> _TASK OBJECTIVE_
A single count is required: the lines of the data below in which the word "turned" occurs.

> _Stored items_

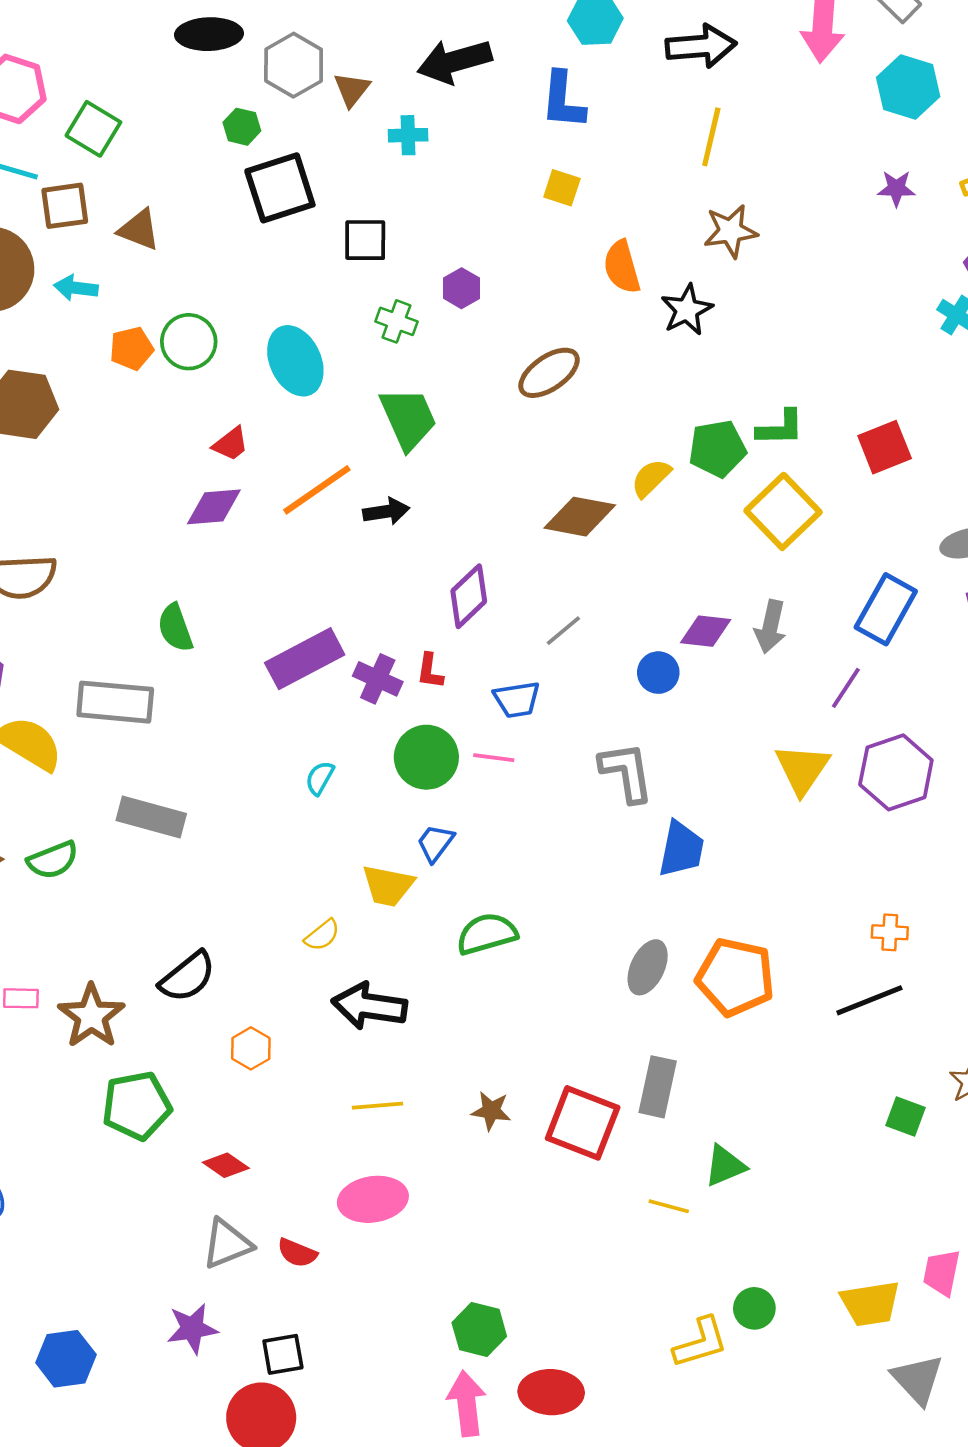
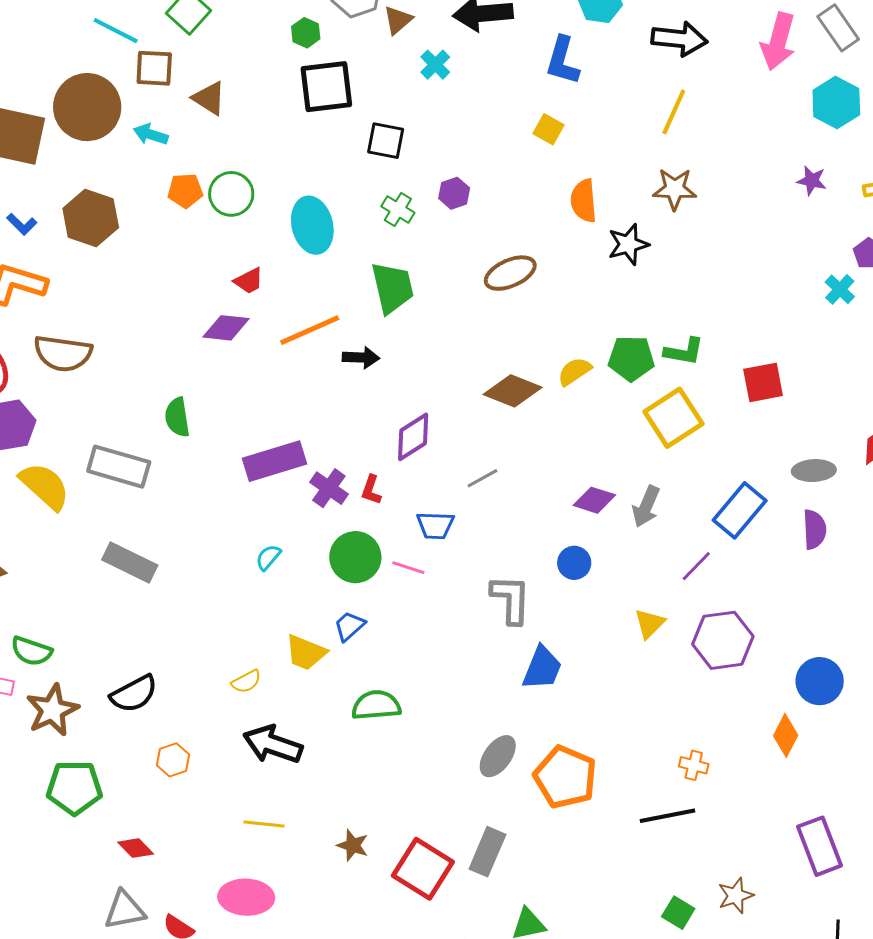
cyan cross: (408, 135) -> (435, 65), turned 36
blue circle: (658, 673) -> (574, 563), moved
yellow triangle: (802, 769) -> (650, 624), size x0.7
green semicircle: (53, 860) -> (31, 651), moved, turned 30

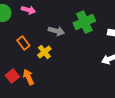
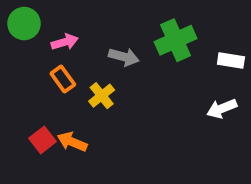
pink arrow: (28, 10) -> (65, 42), moved, turned -32
orange arrow: (28, 77) -> (72, 142), turned -42

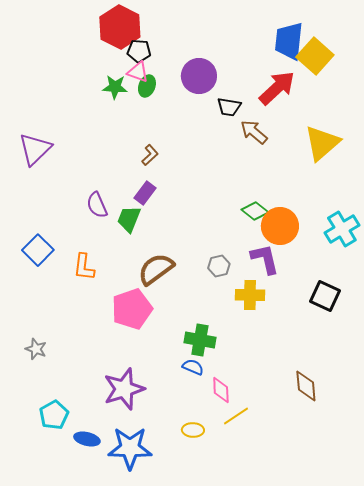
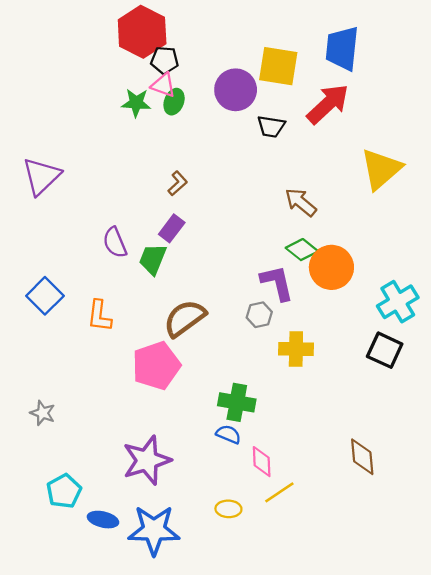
yellow square: (315, 56) -> (278, 66), moved, turned -33
brown arrow: (254, 132) -> (301, 202), moved
cyan cross: (342, 229) -> (398, 302), moved
purple L-shape: (265, 259) -> (277, 283), moved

> _RESPONSE FOR THIS EXERCISE_
5